§ To do: From the line with "U2 pin in-: U1/in- -> GND" onward, reproduce each line of the entries exactly, ending at the last one, and add nothing.

§ Supplied information:
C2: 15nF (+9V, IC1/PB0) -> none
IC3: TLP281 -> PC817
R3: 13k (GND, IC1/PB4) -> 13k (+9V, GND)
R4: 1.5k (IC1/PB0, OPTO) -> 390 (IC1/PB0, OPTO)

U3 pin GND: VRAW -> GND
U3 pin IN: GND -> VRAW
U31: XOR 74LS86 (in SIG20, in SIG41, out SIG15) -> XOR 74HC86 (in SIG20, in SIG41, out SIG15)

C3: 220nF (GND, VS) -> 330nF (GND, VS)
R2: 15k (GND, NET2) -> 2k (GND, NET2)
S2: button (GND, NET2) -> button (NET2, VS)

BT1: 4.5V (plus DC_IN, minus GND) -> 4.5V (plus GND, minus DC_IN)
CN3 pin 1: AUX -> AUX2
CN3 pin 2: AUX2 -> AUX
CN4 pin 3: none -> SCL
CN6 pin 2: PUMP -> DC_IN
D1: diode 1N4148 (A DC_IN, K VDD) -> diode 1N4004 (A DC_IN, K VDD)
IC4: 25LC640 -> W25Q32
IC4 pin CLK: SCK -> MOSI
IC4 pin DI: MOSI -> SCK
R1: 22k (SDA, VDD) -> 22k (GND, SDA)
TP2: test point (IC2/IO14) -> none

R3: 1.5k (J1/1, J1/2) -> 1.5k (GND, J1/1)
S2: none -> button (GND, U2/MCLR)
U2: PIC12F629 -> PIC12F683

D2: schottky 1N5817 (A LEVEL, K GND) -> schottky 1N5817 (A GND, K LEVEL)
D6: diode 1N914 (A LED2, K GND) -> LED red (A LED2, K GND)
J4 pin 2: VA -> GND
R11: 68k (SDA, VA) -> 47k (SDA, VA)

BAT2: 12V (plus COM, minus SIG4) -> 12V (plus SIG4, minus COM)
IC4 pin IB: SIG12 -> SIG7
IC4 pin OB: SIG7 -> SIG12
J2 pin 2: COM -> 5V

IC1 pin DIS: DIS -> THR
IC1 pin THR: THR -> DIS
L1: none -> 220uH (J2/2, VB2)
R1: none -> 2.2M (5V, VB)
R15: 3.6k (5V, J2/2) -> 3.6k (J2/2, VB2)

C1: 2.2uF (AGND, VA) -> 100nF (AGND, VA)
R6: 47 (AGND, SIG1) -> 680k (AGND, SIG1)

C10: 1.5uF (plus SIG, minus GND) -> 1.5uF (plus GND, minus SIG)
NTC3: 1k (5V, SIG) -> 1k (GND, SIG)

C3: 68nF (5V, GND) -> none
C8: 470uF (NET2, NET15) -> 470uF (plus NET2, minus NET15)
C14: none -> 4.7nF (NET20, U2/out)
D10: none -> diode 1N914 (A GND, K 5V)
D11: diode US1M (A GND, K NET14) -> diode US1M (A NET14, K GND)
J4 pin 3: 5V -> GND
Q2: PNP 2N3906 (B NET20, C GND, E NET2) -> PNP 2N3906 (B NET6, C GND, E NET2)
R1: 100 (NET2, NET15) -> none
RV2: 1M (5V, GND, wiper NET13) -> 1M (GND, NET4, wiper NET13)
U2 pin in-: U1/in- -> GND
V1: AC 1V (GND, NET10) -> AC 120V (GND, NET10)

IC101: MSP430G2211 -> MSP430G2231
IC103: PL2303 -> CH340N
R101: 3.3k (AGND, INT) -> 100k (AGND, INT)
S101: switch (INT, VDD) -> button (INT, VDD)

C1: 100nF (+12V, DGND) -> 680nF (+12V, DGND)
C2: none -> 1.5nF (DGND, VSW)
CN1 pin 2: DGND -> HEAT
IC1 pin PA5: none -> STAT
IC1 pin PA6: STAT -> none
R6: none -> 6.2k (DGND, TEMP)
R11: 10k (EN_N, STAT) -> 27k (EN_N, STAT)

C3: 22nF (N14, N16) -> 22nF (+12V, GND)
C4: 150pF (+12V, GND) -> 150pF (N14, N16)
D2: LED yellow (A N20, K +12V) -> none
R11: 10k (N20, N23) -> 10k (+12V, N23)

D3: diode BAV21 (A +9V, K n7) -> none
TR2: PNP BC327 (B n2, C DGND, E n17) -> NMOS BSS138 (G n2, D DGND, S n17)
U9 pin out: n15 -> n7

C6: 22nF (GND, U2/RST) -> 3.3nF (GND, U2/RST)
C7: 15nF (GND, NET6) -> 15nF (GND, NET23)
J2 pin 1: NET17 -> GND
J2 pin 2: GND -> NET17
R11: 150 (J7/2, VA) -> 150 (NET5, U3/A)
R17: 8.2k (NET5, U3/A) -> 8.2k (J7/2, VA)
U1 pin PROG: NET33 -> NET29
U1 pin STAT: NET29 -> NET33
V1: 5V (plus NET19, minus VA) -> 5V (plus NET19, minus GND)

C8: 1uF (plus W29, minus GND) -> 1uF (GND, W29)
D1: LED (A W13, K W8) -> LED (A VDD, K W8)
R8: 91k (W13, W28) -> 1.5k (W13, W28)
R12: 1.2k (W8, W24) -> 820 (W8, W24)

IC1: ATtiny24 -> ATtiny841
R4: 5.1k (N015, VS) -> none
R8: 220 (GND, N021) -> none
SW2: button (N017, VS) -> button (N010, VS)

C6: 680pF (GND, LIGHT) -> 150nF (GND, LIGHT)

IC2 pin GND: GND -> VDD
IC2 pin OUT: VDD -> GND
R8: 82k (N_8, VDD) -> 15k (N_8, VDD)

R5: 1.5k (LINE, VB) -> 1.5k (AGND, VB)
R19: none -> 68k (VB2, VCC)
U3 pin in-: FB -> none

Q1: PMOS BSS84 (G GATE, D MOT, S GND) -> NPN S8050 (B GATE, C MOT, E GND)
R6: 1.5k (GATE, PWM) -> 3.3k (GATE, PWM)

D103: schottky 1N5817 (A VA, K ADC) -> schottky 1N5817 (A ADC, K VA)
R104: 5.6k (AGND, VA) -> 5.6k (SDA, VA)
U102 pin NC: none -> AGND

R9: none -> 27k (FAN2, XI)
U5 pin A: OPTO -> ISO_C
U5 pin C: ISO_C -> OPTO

§ Written solution:
U2 pin in-: U1/in- -> GND
V1: AC 1V (GND, NET10) -> AC 120V (GND, NET10)

IC101: MSP430G2211 -> MSP430G2231
IC103: PL2303 -> CH340N
R101: 3.3k (AGND, INT) -> 100k (AGND, INT)
S101: switch (INT, VDD) -> button (INT, VDD)

C1: 100nF (+12V, DGND) -> 680nF (+12V, DGND)
C2: none -> 1.5nF (DGND, VSW)
CN1 pin 2: DGND -> HEAT
IC1 pin PA5: none -> STAT
IC1 pin PA6: STAT -> none
R6: none -> 6.2k (DGND, TEMP)
R11: 10k (EN_N, STAT) -> 27k (EN_N, STAT)

C3: 22nF (N14, N16) -> 22nF (+12V, GND)
C4: 150pF (+12V, GND) -> 150pF (N14, N16)
D2: LED yellow (A N20, K +12V) -> none
R11: 10k (N20, N23) -> 10k (+12V, N23)

D3: diode BAV21 (A +9V, K n7) -> none
TR2: PNP BC327 (B n2, C DGND, E n17) -> NMOS BSS138 (G n2, D DGND, S n17)
U9 pin out: n15 -> n7

C6: 22nF (GND, U2/RST) -> 3.3nF (GND, U2/RST)
C7: 15nF (GND, NET6) -> 15nF (GND, NET23)
J2 pin 1: NET17 -> GND
J2 pin 2: GND -> NET17
R11: 150 (J7/2, VA) -> 150 (NET5, U3/A)
R17: 8.2k (NET5, U3/A) -> 8.2k (J7/2, VA)
U1 pin PROG: NET33 -> NET29
U1 pin STAT: NET29 -> NET33
V1: 5V (plus NET19, minus VA) -> 5V (plus NET19, minus GND)

C8: 1uF (plus W29, minus GND) -> 1uF (GND, W29)
D1: LED (A W13, K W8) -> LED (A VDD, K W8)
R8: 91k (W13, W28) -> 1.5k (W13, W28)
R12: 1.2k (W8, W24) -> 820 (W8, W24)

IC1: ATtiny24 -> ATtiny841
R4: 5.1k (N015, VS) -> none
R8: 220 (GND, N021) -> none
SW2: button (N017, VS) -> button (N010, VS)

C6: 680pF (GND, LIGHT) -> 150nF (GND, LIGHT)

IC2 pin GND: GND -> VDD
IC2 pin OUT: VDD -> GND
R8: 82k (N_8, VDD) -> 15k (N_8, VDD)

R5: 1.5k (LINE, VB) -> 1.5k (AGND, VB)
R19: none -> 68k (VB2, VCC)
U3 pin in-: FB -> none

Q1: PMOS BSS84 (G GATE, D MOT, S GND) -> NPN S8050 (B GATE, C MOT, E GND)
R6: 1.5k (GATE, PWM) -> 3.3k (GATE, PWM)

D103: schottky 1N5817 (A VA, K ADC) -> schottky 1N5817 (A ADC, K VA)
R104: 5.6k (AGND, VA) -> 5.6k (SDA, VA)
U102 pin NC: none -> AGND

R9: none -> 27k (FAN2, XI)
U5 pin A: OPTO -> ISO_C
U5 pin C: ISO_C -> OPTO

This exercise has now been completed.